Your goal:
Up to and including the line bearing "camera: 55 degrees left, 5 degrees down", output every line of the entries exactly as written, starting from the first; pictures stay out.

Records shown:
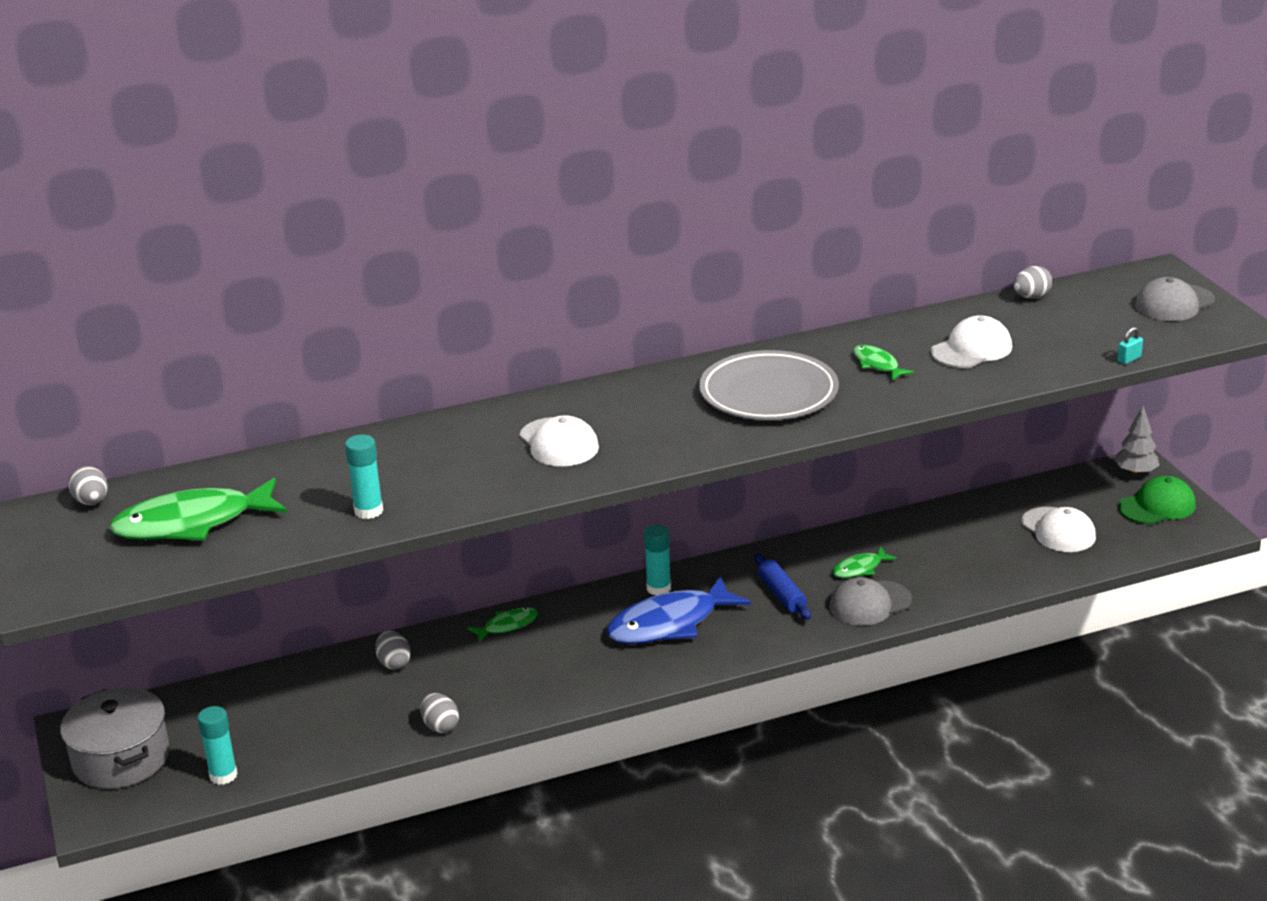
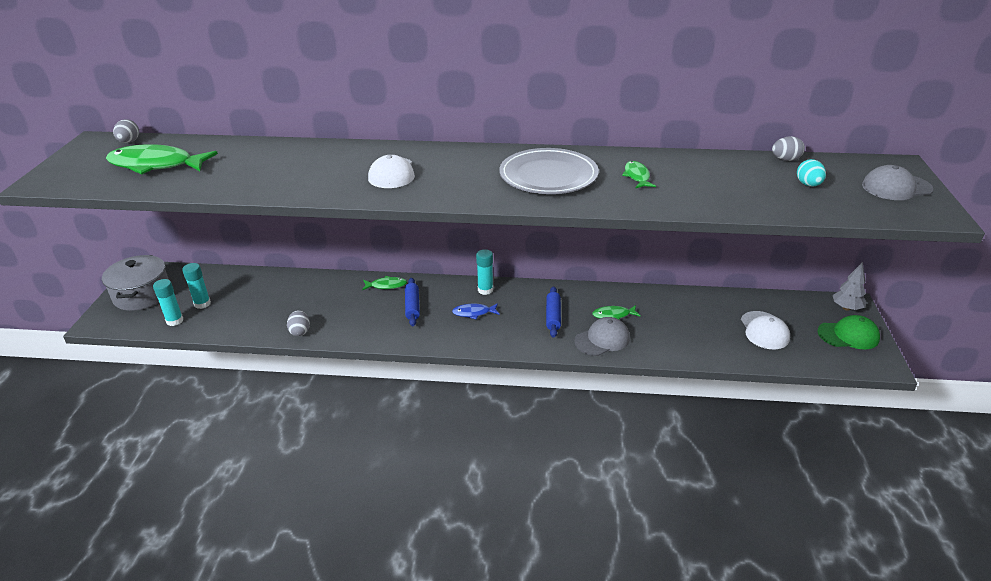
camera: 25 degrees right, 5 degrees up
turquoise glue stick [345,435,383,519] -> turquoise glue stick moved to [182,263,211,309]
grey egg [375,631,411,670] -> none
blue fish [606,575,751,644] -> blue fish [452,303,499,319], size x0.48
grey cap [829,577,912,626] -> grey cap turned 150 degrees clockwise [574,317,630,356]
white cap [931,315,1012,368] -> none
turquoise padlock [1117,327,1143,364] -> none
none -> blue rolling pin [405,278,420,326]
none -> turquoise egg [797,159,826,186]

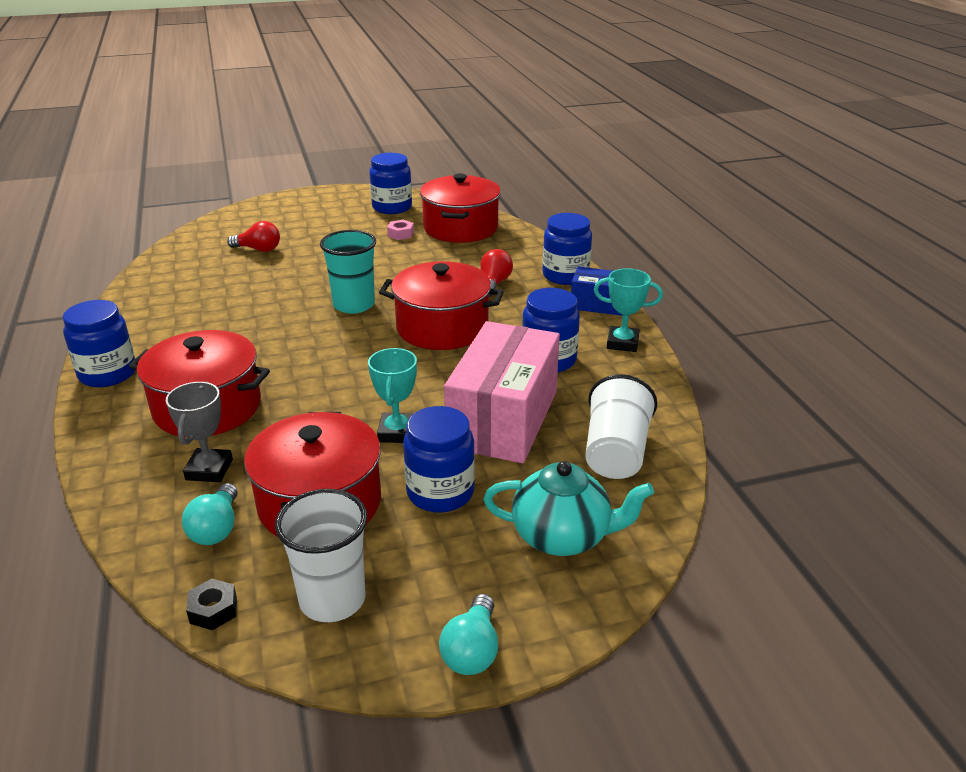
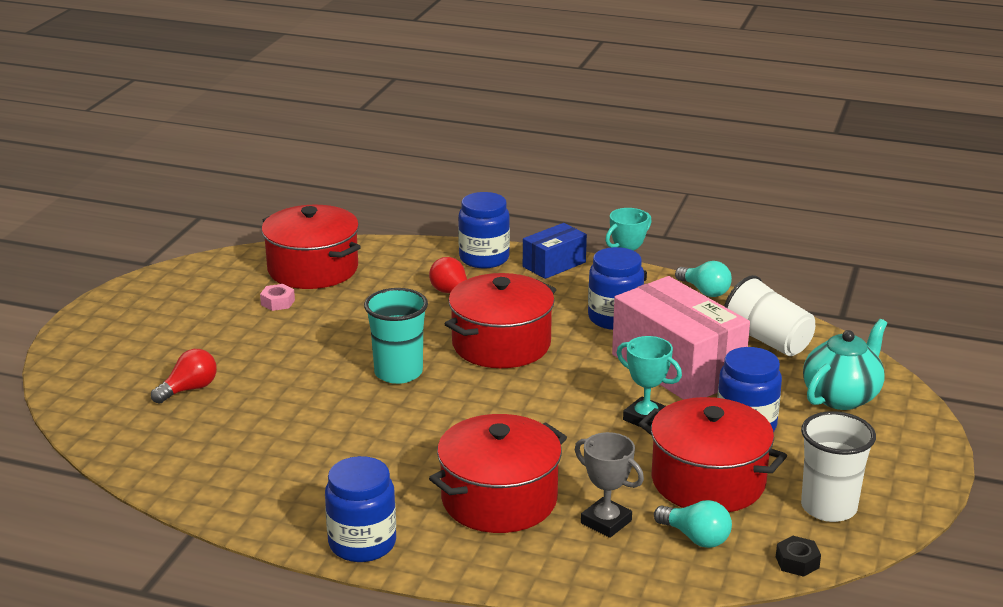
camera: 55 degrees left, 5 degrees down
blue jar [369,153,412,214] -> none
turquoise light bulb [439,594,498,675] -> turquoise light bulb moved to [675,261,732,297]

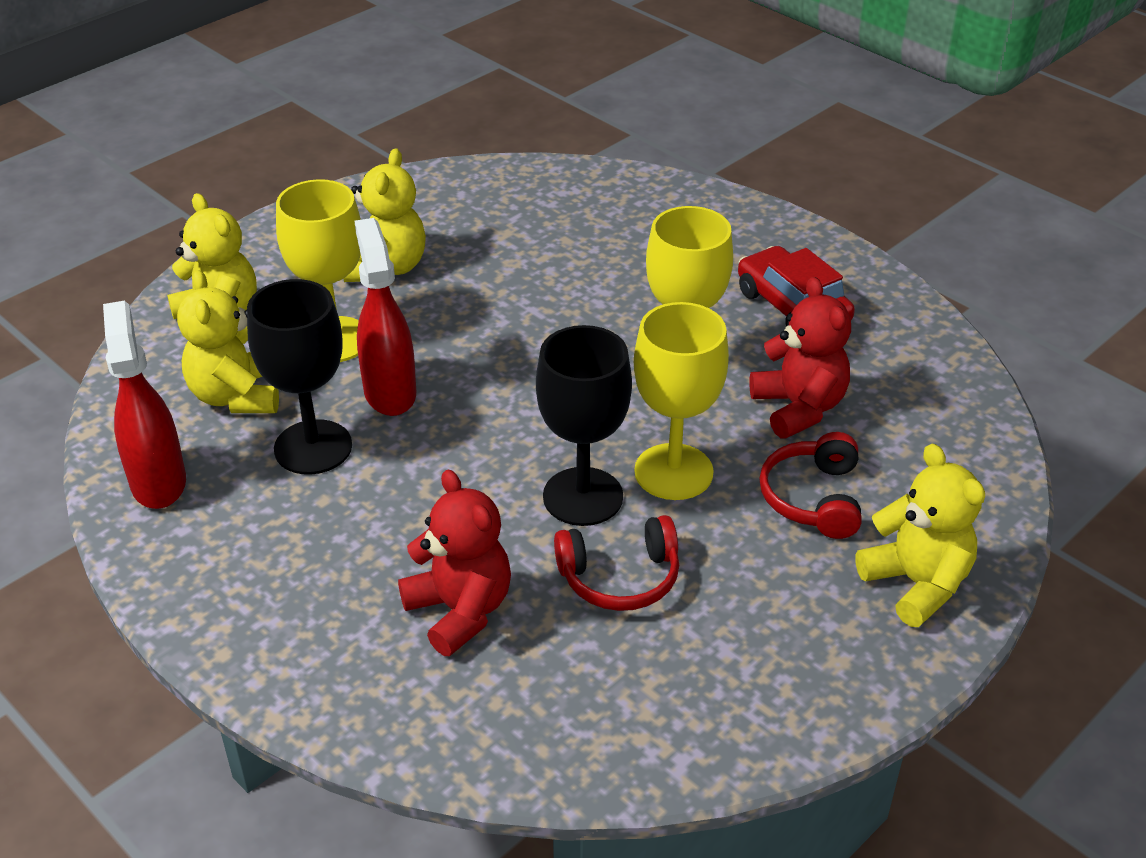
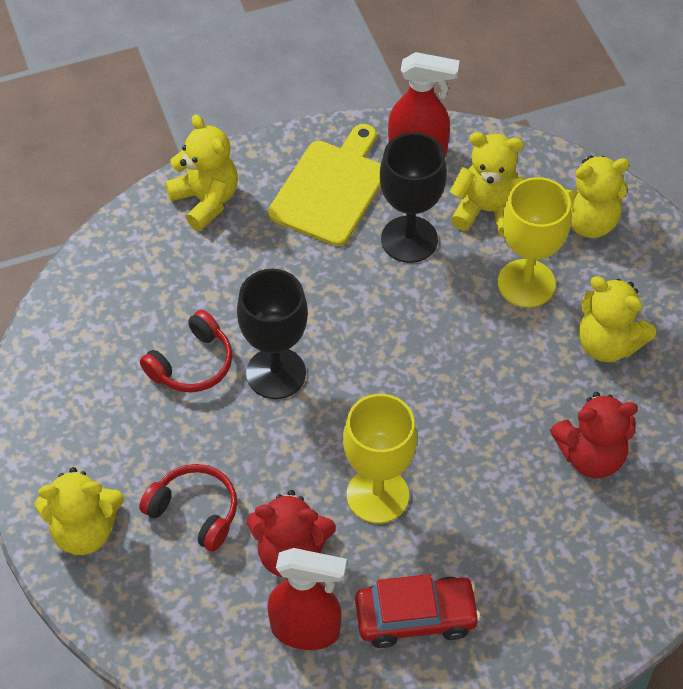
camera: 115 degrees right, 15 degrees up
red spray bottle [355,218,416,416] -> red spray bottle moved to [268,548,347,650]
red teddy bear [398,470,511,656] -> red teddy bear moved to [550,392,638,478]
red headphones [554,515,679,611] -> red headphones turned 150 degrees counterclockwise [140,310,233,392]
yellow goblet [634,302,729,500] -> none
none -> yellow teddy bear [165,114,238,231]
none -> yellow cutting board [268,124,381,246]

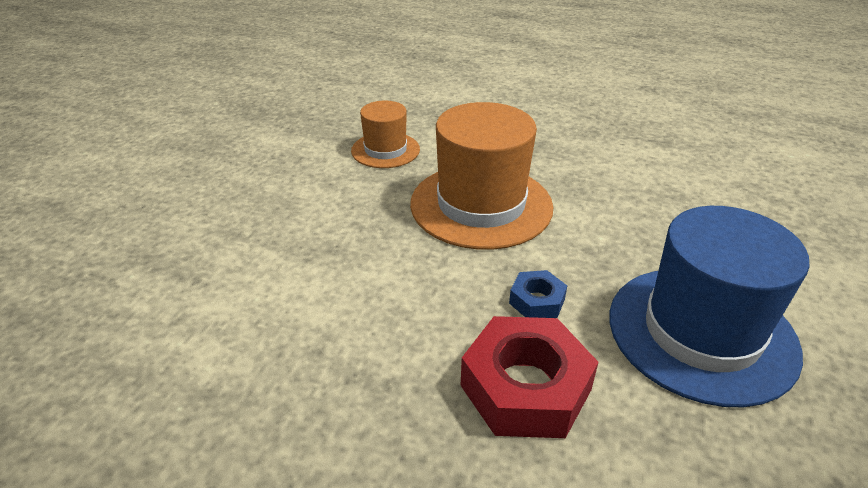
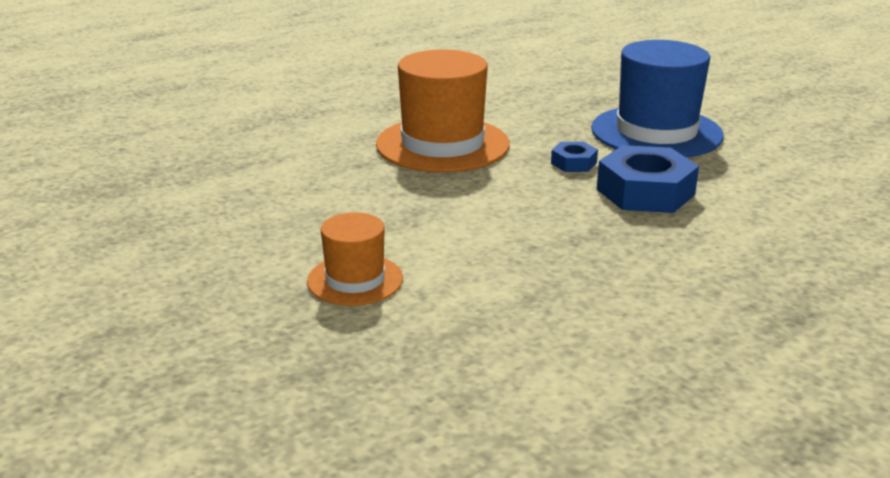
camera: 55 degrees left, 10 degrees down
orange hat [351,101,420,168] -> orange hat moved to [307,212,403,306]
red nut [460,316,599,438] -> blue nut [597,145,699,213]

Answer to the problem:
camera: 25 degrees right, 5 degrees up
turquoise glue stick [345,435,383,519] -> turquoise glue stick moved to [182,263,211,309]
grey egg [375,631,411,670] -> none
blue fish [606,575,751,644] -> blue fish [452,303,499,319], size x0.48
grey cap [829,577,912,626] -> grey cap turned 150 degrees clockwise [574,317,630,356]
white cap [931,315,1012,368] -> none
turquoise padlock [1117,327,1143,364] -> none
none -> blue rolling pin [405,278,420,326]
none -> turquoise egg [797,159,826,186]

camera: 55 degrees left, 5 degrees down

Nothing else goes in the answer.